Data shown ->
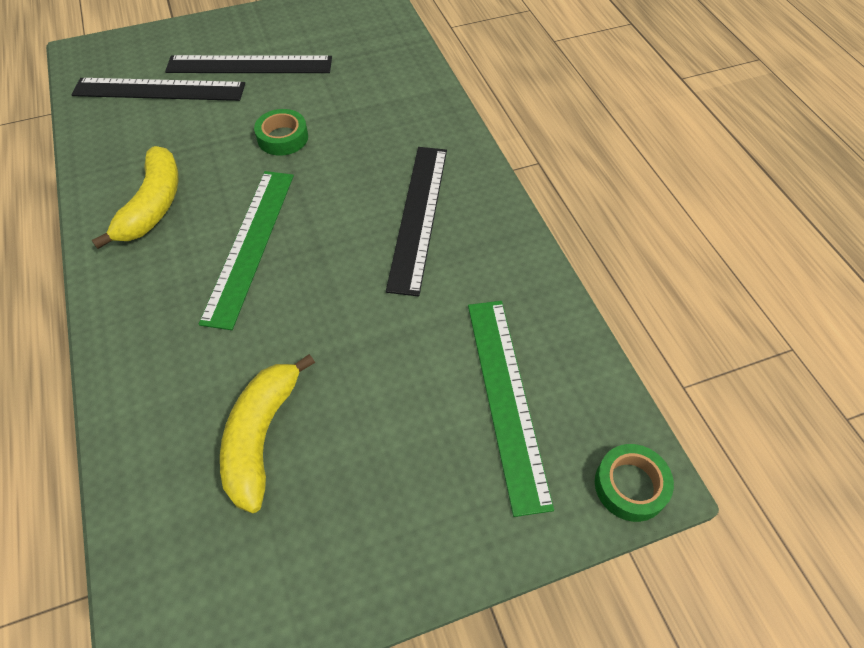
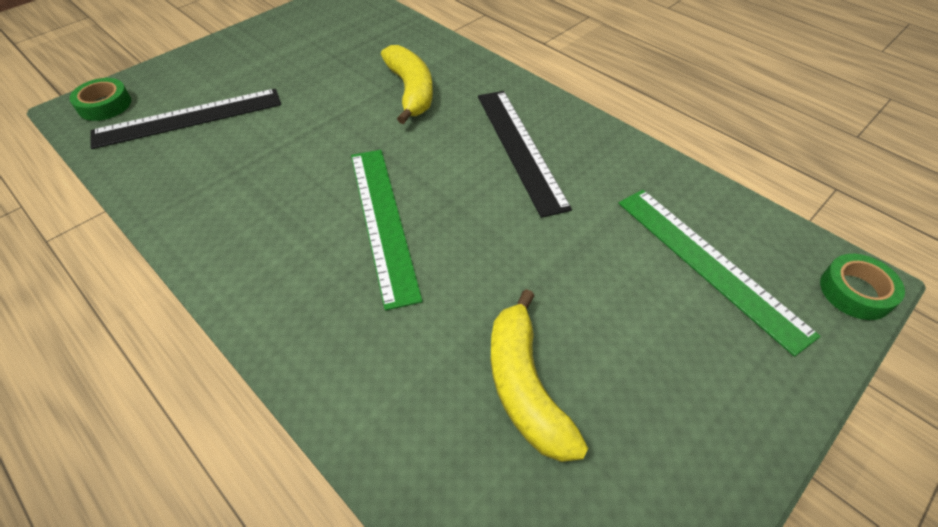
camera: 25 degrees left, 5 degrees down
(153, 206) = (255, 220): yellow banana -> yellow banana (411, 91)
(249, 65) = (269, 74): black ruler -> none
(283, 138) = (347, 123): green tape -> green tape (104, 105)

Assignment -> No line should appear in the answer except those from the one containing "(249, 65) = (269, 74): black ruler -> none" through the last line of the listing, each retyped exactly.

Exercise solution ->
(249, 65) = (269, 74): black ruler -> none
(283, 138) = (347, 123): green tape -> green tape (104, 105)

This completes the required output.